#### Information supplied
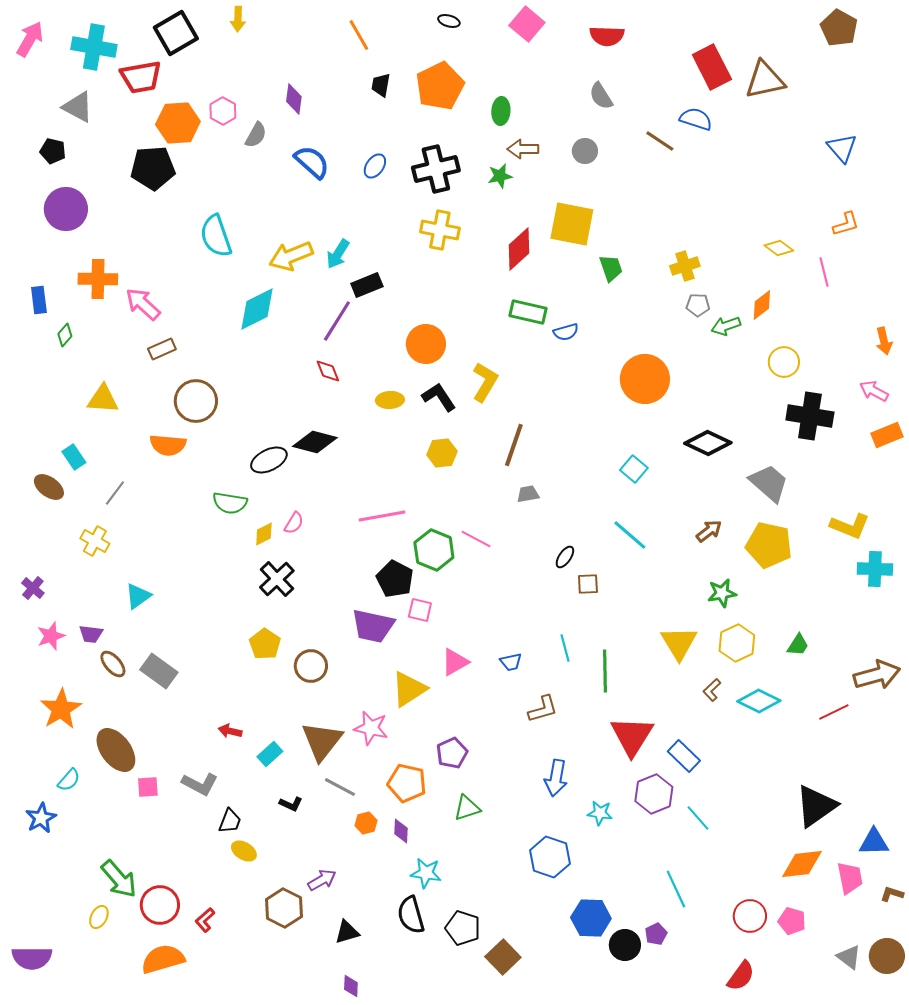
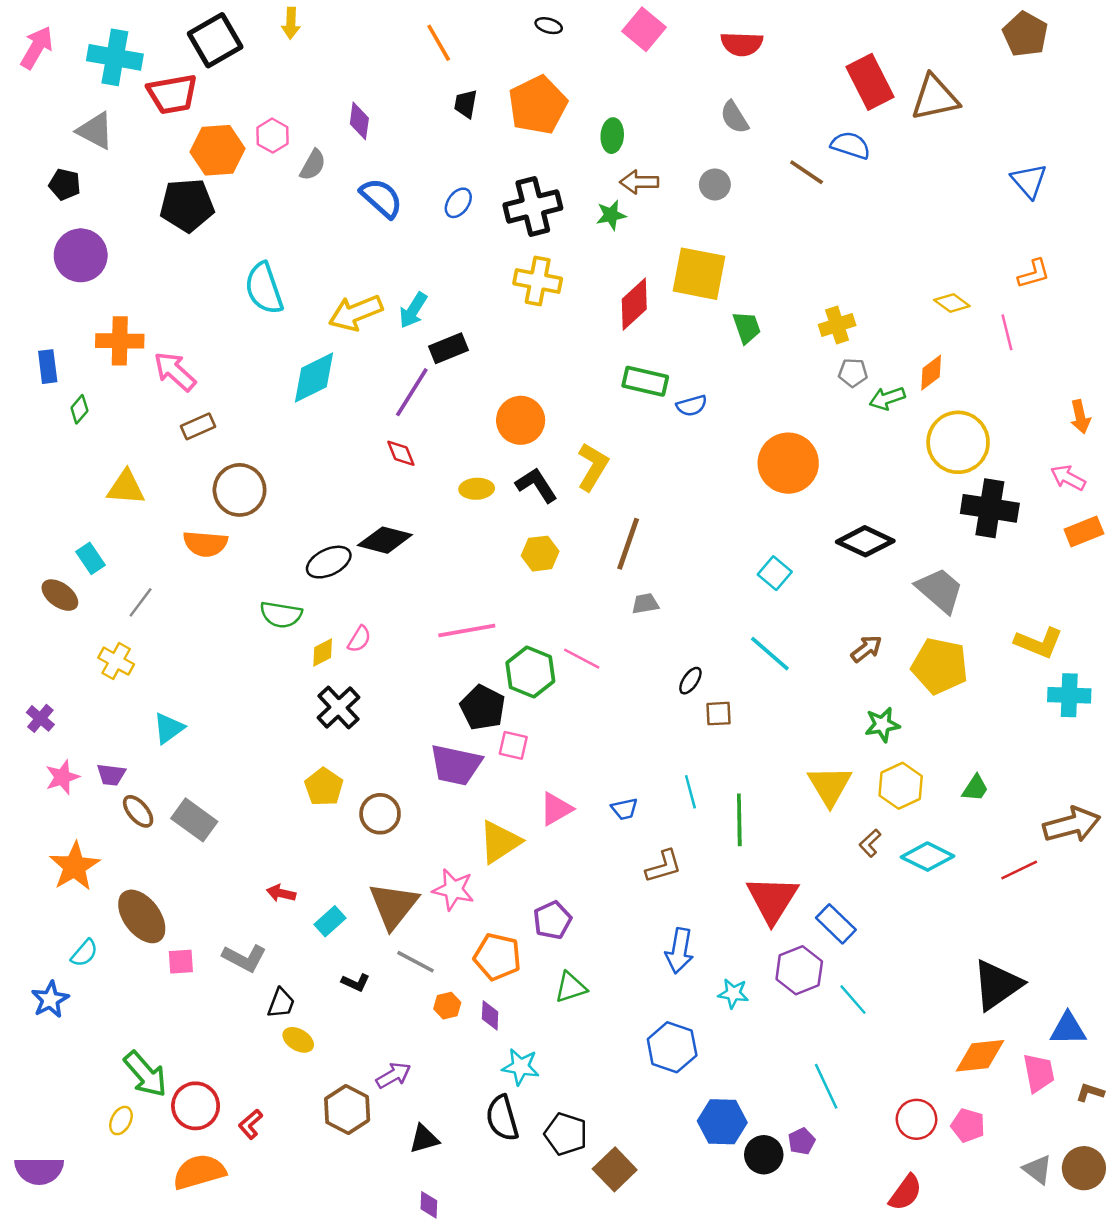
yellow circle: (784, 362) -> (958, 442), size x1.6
########
#### Information supplied
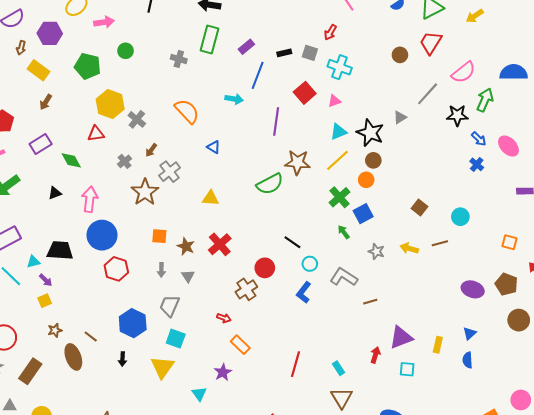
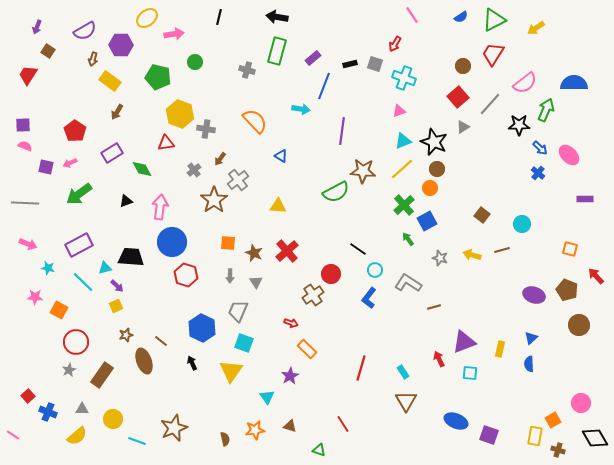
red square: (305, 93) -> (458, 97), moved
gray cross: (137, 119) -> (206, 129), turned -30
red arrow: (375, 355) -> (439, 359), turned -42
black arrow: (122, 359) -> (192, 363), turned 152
########
• **Required action**
Where the listing above has a line with "red square: (305, 93) -> (458, 97), moved", start there, and output every line exactly through the line with "black arrow: (122, 359)", which is also included.

• **Reply**
red square: (305, 93) -> (458, 97), moved
gray cross: (137, 119) -> (206, 129), turned -30
red arrow: (375, 355) -> (439, 359), turned -42
black arrow: (122, 359) -> (192, 363), turned 152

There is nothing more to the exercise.